Data supplied
————

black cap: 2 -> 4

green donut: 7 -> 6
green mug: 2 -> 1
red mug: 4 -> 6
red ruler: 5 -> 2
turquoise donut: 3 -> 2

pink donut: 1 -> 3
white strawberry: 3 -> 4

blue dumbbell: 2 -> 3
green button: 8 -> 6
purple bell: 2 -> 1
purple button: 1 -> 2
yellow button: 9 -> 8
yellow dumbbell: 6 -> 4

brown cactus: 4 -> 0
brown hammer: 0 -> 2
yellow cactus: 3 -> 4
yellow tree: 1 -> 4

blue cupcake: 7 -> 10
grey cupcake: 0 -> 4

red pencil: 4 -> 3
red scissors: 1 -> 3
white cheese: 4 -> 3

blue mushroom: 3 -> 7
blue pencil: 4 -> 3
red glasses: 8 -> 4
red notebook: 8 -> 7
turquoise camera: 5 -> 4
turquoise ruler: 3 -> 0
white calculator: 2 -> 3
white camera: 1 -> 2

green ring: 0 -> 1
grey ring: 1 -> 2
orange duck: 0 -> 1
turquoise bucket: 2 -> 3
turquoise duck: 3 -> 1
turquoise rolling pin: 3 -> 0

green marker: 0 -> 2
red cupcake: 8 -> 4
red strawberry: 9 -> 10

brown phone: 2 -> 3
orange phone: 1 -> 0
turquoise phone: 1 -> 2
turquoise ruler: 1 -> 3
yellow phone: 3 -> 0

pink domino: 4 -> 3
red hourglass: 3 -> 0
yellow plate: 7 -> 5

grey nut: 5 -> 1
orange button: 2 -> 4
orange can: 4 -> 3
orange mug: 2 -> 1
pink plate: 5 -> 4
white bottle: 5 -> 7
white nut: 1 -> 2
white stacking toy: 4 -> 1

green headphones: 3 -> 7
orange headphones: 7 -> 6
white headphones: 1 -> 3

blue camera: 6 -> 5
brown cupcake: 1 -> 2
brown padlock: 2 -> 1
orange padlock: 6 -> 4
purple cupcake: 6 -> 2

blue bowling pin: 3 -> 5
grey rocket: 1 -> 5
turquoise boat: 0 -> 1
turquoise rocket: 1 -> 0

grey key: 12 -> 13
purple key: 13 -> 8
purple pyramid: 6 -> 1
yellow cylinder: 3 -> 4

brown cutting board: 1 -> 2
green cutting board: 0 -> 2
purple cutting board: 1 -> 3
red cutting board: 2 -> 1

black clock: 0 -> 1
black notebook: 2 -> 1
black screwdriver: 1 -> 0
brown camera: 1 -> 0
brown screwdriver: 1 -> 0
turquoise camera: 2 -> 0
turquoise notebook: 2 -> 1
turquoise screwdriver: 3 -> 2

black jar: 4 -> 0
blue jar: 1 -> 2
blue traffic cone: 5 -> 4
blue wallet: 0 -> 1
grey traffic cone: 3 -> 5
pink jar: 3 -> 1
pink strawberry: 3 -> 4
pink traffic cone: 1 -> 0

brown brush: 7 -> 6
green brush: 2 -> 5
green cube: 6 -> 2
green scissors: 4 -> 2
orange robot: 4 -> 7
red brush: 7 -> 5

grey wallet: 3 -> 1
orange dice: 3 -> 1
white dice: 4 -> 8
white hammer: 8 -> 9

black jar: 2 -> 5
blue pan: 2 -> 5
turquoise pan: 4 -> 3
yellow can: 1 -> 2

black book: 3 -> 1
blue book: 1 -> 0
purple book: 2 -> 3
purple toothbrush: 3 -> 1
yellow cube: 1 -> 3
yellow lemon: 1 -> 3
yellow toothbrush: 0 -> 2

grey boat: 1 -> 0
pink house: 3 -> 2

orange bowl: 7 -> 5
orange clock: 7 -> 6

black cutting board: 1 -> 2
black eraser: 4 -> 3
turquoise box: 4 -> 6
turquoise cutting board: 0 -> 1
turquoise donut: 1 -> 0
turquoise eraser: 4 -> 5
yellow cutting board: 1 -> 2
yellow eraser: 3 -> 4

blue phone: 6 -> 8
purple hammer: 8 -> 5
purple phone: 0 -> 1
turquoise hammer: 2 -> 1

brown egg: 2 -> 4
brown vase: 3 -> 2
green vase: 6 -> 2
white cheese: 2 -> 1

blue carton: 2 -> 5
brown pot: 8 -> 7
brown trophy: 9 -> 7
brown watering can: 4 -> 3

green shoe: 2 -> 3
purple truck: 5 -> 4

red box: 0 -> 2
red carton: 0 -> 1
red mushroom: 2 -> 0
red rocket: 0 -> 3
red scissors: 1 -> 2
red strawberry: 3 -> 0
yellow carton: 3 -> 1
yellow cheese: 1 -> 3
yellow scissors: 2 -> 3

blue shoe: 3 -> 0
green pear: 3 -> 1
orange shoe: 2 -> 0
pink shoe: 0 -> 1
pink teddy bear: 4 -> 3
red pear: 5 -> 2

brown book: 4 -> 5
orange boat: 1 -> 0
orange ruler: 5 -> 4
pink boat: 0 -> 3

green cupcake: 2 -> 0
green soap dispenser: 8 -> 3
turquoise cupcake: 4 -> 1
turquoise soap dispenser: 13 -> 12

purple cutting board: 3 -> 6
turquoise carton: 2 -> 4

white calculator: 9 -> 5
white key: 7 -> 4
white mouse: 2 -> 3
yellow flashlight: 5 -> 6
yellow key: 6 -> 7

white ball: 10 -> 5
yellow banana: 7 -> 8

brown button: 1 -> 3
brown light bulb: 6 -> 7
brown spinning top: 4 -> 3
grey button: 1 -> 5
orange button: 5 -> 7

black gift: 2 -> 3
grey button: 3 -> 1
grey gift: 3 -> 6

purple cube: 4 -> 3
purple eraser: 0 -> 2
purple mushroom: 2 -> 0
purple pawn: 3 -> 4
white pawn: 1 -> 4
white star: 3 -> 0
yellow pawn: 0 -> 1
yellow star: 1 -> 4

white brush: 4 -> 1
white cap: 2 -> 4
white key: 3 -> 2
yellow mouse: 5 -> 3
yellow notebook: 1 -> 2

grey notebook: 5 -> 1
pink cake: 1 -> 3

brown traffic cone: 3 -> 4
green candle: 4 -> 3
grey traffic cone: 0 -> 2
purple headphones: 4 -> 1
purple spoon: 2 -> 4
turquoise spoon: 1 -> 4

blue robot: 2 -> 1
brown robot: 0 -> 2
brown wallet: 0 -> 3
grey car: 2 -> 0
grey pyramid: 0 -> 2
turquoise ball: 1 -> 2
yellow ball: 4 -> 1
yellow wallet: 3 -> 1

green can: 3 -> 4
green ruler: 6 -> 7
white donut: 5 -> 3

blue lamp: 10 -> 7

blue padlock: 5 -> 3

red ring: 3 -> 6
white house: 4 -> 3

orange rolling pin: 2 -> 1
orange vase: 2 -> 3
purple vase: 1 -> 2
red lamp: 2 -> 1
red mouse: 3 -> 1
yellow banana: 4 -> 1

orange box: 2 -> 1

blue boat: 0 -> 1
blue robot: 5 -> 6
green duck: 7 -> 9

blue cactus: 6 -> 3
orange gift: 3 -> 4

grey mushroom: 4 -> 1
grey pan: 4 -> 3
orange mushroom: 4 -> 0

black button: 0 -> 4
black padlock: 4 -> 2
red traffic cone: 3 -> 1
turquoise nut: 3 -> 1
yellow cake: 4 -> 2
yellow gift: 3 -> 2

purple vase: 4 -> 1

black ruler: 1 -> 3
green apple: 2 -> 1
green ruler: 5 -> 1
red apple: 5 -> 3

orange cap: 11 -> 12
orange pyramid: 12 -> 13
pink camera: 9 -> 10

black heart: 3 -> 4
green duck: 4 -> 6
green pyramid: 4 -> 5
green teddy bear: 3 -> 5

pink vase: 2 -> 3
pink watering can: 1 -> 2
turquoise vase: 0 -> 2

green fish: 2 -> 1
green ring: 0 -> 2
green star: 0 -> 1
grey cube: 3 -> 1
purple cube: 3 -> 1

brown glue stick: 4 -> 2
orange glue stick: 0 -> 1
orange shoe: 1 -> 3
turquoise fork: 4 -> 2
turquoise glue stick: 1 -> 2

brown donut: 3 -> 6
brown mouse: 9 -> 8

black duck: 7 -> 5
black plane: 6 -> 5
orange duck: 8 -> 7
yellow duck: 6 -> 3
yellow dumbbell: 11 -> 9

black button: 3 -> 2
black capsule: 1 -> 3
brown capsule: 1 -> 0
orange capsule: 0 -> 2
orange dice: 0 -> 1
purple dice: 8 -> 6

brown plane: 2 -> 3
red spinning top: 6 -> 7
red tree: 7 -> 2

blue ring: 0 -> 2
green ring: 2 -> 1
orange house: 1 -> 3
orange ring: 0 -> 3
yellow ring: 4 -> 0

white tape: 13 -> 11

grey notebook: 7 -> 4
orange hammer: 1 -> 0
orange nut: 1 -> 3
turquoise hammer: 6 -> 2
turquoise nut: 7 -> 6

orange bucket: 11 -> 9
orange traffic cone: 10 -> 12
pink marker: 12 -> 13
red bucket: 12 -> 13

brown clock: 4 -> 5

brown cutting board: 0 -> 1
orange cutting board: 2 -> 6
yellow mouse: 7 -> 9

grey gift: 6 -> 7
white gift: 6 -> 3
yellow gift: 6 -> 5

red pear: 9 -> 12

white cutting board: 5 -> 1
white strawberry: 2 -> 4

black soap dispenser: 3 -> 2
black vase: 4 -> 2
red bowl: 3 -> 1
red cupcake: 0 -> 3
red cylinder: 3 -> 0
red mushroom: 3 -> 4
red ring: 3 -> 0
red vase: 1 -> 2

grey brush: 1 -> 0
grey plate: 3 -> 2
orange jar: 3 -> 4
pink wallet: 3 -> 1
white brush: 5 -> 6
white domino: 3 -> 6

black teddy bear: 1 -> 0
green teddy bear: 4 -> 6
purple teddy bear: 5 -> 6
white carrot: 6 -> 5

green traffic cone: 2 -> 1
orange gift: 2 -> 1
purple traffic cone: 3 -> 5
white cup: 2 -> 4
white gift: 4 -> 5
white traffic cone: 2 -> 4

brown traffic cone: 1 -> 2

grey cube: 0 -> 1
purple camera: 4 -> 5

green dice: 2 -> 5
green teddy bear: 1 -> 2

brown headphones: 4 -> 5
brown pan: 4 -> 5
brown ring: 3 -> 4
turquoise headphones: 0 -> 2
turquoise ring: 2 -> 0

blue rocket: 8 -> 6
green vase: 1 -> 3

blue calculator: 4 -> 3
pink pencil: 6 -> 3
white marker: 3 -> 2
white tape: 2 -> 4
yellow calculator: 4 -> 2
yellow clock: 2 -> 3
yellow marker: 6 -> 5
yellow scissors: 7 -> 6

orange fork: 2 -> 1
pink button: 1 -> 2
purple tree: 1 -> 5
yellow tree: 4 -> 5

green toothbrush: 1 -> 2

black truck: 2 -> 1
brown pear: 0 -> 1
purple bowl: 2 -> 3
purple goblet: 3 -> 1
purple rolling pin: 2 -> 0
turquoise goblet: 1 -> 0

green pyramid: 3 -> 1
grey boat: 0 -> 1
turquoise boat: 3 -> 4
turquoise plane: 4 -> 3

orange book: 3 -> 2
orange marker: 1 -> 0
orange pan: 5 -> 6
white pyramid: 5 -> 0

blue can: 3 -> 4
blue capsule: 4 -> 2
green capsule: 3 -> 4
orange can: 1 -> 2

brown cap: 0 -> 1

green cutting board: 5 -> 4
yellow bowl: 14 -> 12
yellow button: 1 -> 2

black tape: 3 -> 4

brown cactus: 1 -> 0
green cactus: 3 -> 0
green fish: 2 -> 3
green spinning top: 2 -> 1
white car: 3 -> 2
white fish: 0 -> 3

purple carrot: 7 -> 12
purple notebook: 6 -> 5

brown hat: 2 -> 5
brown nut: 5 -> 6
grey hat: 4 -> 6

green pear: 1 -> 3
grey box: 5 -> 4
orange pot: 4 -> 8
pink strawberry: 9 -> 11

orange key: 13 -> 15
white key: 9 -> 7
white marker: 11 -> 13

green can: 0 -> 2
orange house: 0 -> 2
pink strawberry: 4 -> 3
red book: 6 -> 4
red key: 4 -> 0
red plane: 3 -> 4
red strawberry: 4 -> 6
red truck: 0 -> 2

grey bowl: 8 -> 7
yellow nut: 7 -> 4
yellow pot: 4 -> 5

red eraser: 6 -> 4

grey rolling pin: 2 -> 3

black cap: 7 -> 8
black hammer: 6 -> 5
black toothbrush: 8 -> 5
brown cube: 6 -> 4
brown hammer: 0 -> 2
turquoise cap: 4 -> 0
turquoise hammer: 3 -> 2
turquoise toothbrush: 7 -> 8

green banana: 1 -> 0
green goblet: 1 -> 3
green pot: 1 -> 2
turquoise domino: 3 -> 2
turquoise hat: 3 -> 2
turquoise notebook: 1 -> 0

————

Which lines above run from the one containing "blue lamp: 10 -> 7" down to the one containing "turquoise nut: 3 -> 1"? Repeat exactly those, both ends included, and nothing else.

blue lamp: 10 -> 7

blue padlock: 5 -> 3

red ring: 3 -> 6
white house: 4 -> 3

orange rolling pin: 2 -> 1
orange vase: 2 -> 3
purple vase: 1 -> 2
red lamp: 2 -> 1
red mouse: 3 -> 1
yellow banana: 4 -> 1

orange box: 2 -> 1

blue boat: 0 -> 1
blue robot: 5 -> 6
green duck: 7 -> 9

blue cactus: 6 -> 3
orange gift: 3 -> 4

grey mushroom: 4 -> 1
grey pan: 4 -> 3
orange mushroom: 4 -> 0

black button: 0 -> 4
black padlock: 4 -> 2
red traffic cone: 3 -> 1
turquoise nut: 3 -> 1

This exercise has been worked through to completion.